## [TASK DIRECTIONS]
Nothing but the lines from the one containing "none -> grey heart [294,160,351,209]" to the end of the records below should be output, each exactly as written.

[Data entries]
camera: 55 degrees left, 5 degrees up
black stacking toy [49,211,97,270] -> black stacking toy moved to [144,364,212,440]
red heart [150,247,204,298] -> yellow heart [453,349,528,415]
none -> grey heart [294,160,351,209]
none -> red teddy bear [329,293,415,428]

## [SOLUTION BELOW]
none -> grey heart [294,160,351,209]
none -> red teddy bear [329,293,415,428]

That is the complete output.